> ABOUT THIS TASK
Return exactly the span of lines in the following data that opens with the line containing "grey teddy bear: 0 -> 5" and closes with the line containing "brown ring: 10 -> 7". Include nothing else.

> MATERIAL FOR THIS EXERCISE

= Beginning of Section =

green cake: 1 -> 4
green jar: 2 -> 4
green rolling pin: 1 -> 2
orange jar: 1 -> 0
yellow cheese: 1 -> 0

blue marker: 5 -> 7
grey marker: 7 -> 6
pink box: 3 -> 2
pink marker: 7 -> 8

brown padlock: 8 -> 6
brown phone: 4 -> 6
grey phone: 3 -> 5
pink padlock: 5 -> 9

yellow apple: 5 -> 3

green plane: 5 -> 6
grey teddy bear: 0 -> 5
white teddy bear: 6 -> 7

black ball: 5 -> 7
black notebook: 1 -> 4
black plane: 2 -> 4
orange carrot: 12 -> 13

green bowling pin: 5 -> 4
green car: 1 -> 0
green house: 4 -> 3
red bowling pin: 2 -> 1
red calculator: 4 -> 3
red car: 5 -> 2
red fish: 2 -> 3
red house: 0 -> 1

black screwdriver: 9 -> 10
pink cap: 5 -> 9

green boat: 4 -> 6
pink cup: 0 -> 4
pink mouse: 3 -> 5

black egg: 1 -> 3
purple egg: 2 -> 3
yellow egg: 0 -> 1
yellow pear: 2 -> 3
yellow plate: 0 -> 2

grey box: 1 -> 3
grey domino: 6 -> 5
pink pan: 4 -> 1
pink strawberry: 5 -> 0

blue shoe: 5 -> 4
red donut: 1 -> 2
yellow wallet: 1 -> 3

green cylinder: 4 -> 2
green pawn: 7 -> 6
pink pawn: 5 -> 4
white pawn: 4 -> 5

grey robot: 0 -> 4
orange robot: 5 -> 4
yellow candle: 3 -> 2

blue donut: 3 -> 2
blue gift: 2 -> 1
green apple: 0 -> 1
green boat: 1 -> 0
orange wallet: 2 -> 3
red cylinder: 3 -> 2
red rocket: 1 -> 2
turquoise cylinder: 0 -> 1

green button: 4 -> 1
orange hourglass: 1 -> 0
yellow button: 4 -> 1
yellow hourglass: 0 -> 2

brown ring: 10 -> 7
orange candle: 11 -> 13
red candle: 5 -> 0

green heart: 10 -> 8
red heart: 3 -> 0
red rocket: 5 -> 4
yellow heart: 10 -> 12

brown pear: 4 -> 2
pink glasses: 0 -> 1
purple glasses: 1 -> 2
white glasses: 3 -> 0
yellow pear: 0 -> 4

= End of Section =

> WRITTEN ANSWER
grey teddy bear: 0 -> 5
white teddy bear: 6 -> 7

black ball: 5 -> 7
black notebook: 1 -> 4
black plane: 2 -> 4
orange carrot: 12 -> 13

green bowling pin: 5 -> 4
green car: 1 -> 0
green house: 4 -> 3
red bowling pin: 2 -> 1
red calculator: 4 -> 3
red car: 5 -> 2
red fish: 2 -> 3
red house: 0 -> 1

black screwdriver: 9 -> 10
pink cap: 5 -> 9

green boat: 4 -> 6
pink cup: 0 -> 4
pink mouse: 3 -> 5

black egg: 1 -> 3
purple egg: 2 -> 3
yellow egg: 0 -> 1
yellow pear: 2 -> 3
yellow plate: 0 -> 2

grey box: 1 -> 3
grey domino: 6 -> 5
pink pan: 4 -> 1
pink strawberry: 5 -> 0

blue shoe: 5 -> 4
red donut: 1 -> 2
yellow wallet: 1 -> 3

green cylinder: 4 -> 2
green pawn: 7 -> 6
pink pawn: 5 -> 4
white pawn: 4 -> 5

grey robot: 0 -> 4
orange robot: 5 -> 4
yellow candle: 3 -> 2

blue donut: 3 -> 2
blue gift: 2 -> 1
green apple: 0 -> 1
green boat: 1 -> 0
orange wallet: 2 -> 3
red cylinder: 3 -> 2
red rocket: 1 -> 2
turquoise cylinder: 0 -> 1

green button: 4 -> 1
orange hourglass: 1 -> 0
yellow button: 4 -> 1
yellow hourglass: 0 -> 2

brown ring: 10 -> 7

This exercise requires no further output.